## What is expected
Can you turn the material below, starting with the line that contains "You are a tailor" and going on through the line that contains "The white softshell jacket at left has", into a numbered list with the blank lines left out?

## Extracted entries
--- Begin ---
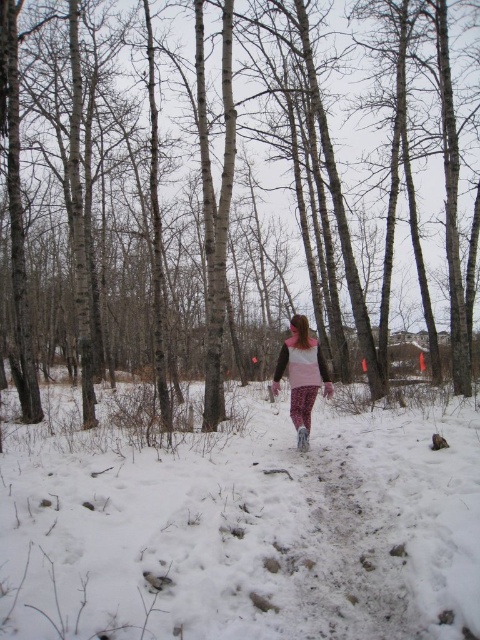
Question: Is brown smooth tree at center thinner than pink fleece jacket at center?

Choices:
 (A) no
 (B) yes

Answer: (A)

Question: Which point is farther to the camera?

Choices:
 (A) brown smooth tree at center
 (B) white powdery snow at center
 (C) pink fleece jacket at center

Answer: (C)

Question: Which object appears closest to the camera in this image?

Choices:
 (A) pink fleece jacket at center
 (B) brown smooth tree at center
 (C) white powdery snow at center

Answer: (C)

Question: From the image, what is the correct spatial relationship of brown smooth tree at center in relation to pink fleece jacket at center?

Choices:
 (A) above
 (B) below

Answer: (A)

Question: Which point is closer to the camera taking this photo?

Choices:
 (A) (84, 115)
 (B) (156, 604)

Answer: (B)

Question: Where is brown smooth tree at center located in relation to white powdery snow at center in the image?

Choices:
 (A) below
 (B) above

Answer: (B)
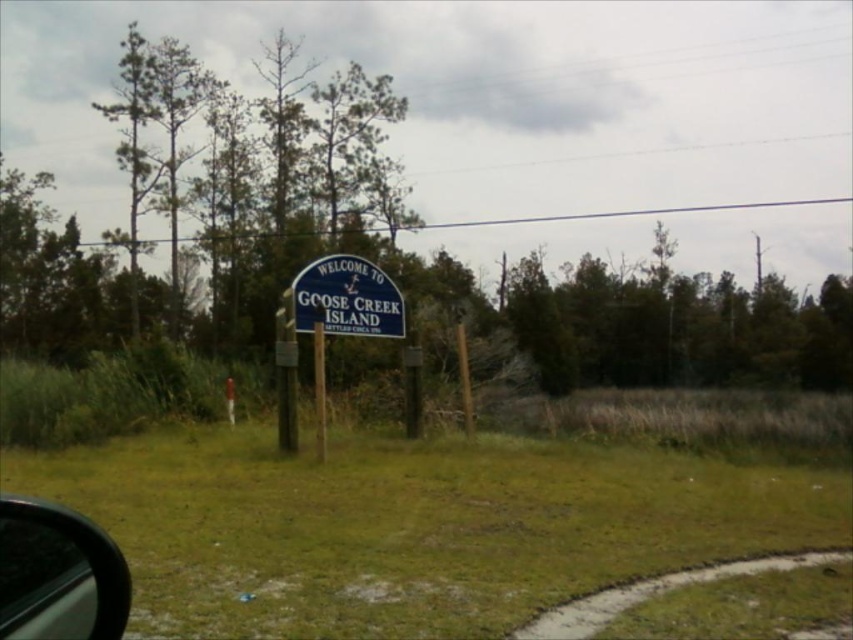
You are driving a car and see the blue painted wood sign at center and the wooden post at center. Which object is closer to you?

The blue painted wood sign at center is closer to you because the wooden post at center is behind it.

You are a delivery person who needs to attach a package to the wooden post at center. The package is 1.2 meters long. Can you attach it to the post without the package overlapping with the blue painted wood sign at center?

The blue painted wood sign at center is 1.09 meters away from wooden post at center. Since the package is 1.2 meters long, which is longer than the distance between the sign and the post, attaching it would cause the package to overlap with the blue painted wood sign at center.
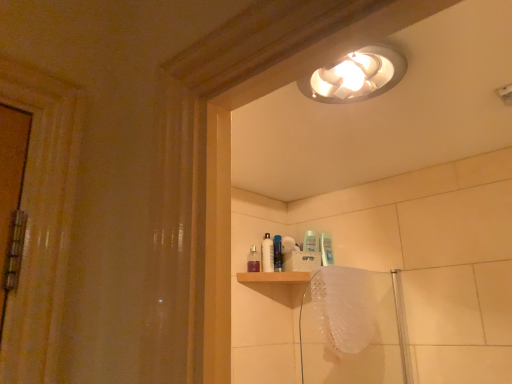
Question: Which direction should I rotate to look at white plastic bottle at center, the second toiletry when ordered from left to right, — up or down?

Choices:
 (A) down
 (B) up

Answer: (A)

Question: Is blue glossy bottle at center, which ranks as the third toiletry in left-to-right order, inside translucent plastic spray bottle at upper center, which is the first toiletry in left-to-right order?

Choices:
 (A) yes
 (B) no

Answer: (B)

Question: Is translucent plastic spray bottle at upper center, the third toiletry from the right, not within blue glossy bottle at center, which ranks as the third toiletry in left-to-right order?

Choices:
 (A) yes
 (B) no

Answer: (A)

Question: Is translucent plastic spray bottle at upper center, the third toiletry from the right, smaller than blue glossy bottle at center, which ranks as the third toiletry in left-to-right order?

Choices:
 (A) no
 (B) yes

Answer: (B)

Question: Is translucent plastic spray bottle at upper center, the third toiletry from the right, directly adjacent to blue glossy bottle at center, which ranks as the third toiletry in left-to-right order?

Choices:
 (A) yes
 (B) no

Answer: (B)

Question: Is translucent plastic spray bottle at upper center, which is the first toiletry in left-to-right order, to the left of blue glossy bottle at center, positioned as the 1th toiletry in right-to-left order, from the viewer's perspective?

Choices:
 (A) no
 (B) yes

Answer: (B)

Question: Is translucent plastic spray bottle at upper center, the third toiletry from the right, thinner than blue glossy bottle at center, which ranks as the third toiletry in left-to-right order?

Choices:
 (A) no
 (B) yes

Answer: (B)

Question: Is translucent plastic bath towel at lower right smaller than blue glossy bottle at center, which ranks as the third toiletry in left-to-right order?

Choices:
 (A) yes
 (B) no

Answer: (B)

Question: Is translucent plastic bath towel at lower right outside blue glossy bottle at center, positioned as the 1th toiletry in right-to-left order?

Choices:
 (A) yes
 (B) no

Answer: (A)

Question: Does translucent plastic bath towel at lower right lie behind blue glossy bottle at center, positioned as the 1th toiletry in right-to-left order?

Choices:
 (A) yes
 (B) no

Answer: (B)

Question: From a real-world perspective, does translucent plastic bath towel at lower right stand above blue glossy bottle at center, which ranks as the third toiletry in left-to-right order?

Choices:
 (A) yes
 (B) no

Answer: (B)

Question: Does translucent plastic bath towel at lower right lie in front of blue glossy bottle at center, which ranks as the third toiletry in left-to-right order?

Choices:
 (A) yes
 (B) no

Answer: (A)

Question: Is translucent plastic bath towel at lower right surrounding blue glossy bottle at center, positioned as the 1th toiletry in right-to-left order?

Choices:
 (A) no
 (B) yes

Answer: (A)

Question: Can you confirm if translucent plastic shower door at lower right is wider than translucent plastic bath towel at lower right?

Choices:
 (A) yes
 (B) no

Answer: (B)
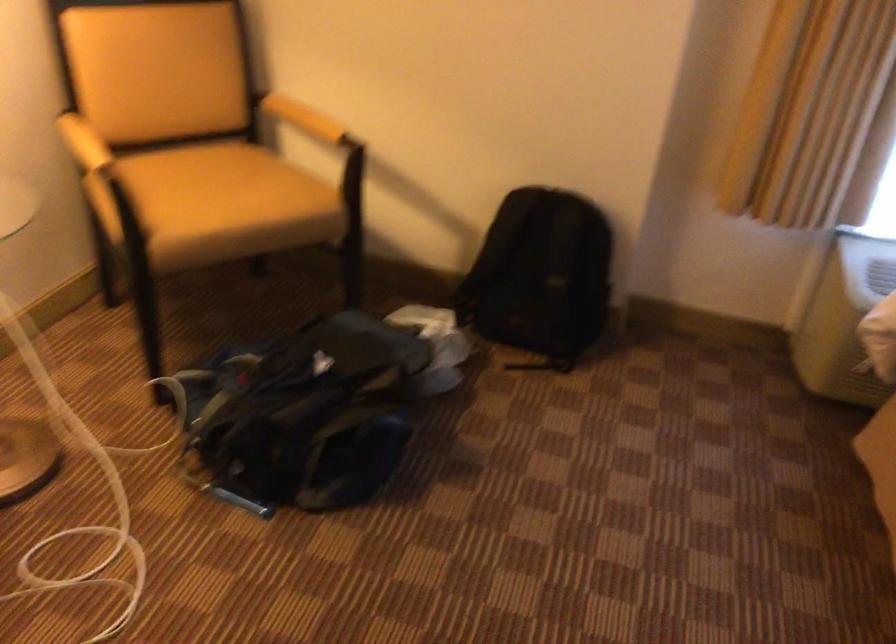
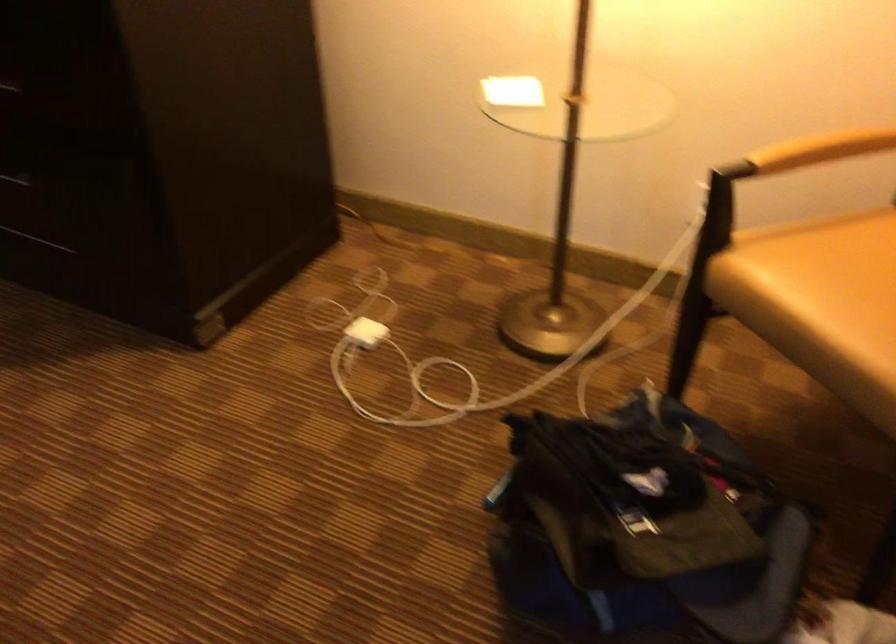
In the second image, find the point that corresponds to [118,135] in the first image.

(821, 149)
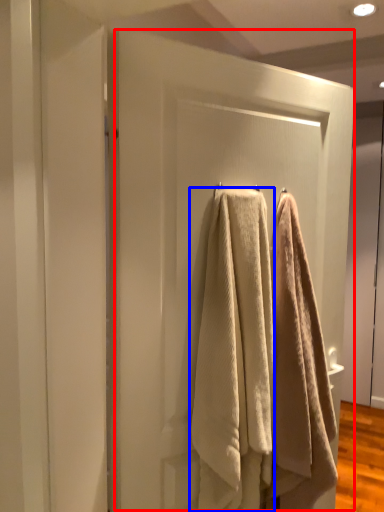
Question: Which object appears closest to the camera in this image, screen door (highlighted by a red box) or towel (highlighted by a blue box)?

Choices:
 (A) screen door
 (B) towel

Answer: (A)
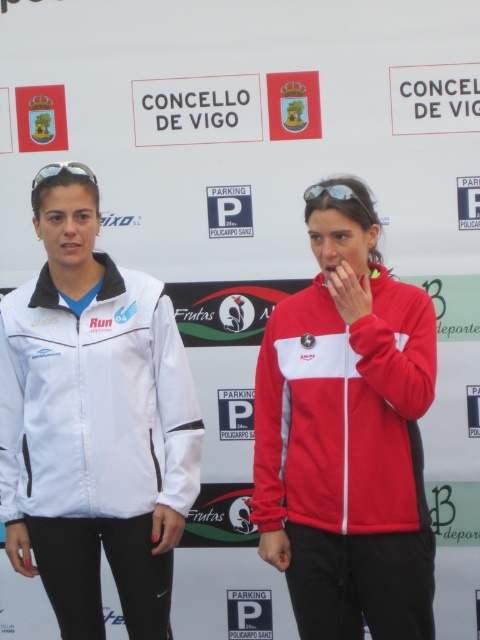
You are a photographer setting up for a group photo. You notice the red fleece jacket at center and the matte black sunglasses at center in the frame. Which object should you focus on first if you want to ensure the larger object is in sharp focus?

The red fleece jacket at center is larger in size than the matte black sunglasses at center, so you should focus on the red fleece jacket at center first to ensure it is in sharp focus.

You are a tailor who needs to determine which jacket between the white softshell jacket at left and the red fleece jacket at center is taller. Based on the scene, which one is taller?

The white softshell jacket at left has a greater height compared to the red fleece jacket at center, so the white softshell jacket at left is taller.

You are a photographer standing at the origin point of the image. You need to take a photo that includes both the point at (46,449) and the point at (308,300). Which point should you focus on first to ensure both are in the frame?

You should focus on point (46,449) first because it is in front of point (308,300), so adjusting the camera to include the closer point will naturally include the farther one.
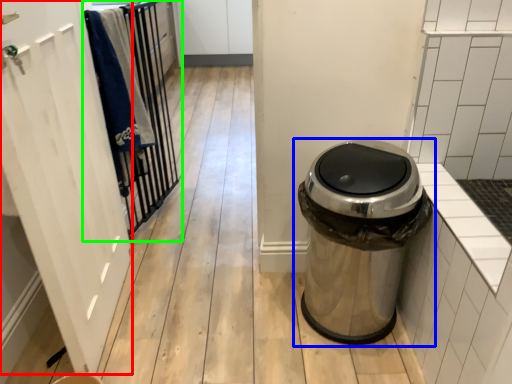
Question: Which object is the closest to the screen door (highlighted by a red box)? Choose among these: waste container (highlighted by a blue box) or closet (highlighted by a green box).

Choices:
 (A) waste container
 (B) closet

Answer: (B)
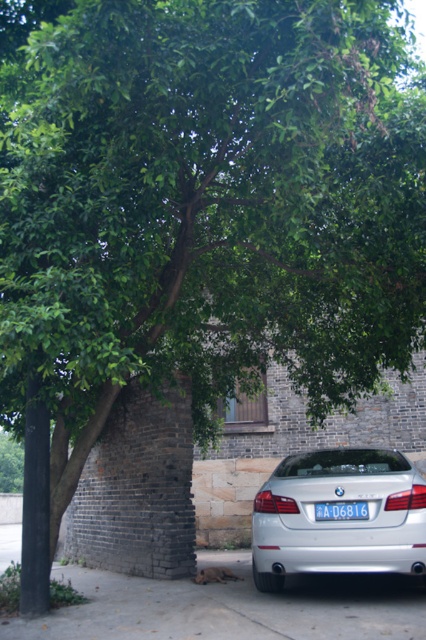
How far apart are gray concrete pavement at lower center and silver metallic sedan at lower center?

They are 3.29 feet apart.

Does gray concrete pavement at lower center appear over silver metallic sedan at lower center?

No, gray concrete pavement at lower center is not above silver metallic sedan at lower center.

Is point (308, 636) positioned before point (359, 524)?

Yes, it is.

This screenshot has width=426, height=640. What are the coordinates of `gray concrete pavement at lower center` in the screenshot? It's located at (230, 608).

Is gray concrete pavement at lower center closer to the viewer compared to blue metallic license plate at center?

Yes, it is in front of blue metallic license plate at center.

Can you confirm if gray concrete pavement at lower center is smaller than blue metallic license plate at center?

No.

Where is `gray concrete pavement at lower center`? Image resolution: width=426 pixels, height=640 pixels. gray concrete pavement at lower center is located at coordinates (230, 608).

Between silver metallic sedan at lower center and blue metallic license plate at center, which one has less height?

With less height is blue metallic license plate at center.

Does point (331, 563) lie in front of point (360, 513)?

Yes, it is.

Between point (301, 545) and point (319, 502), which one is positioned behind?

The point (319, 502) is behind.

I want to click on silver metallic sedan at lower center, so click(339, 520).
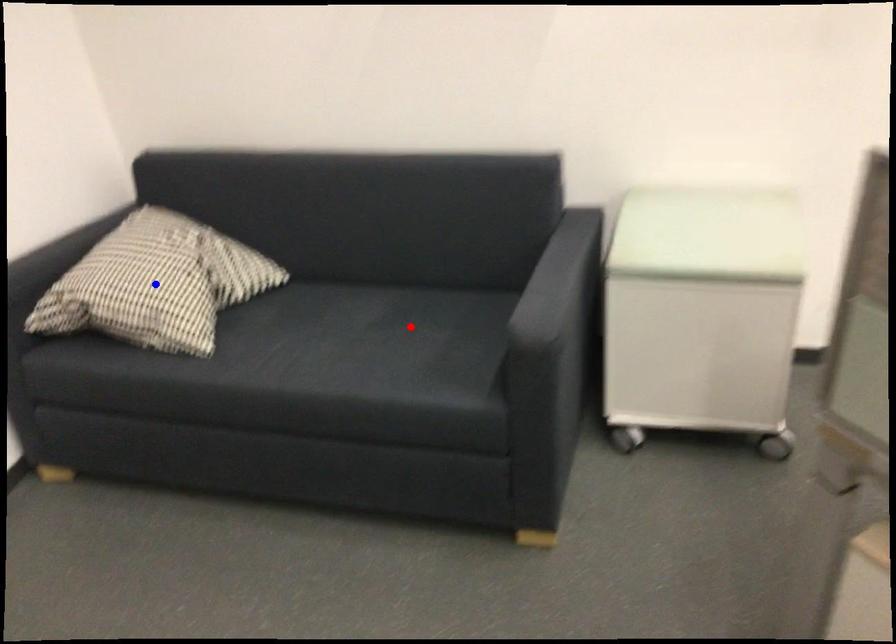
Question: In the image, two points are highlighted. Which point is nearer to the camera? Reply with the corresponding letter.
--- End ---
## Expected answer
1. You are a tailor who needs to determine which jacket between the white softshell jacket at left and the red fleece jacket at center is taller. Based on the scene, which one is taller?
2. The white softshell jacket at left has a greater height compared to the red fleece jacket at center, so the white softshell jacket at left is taller.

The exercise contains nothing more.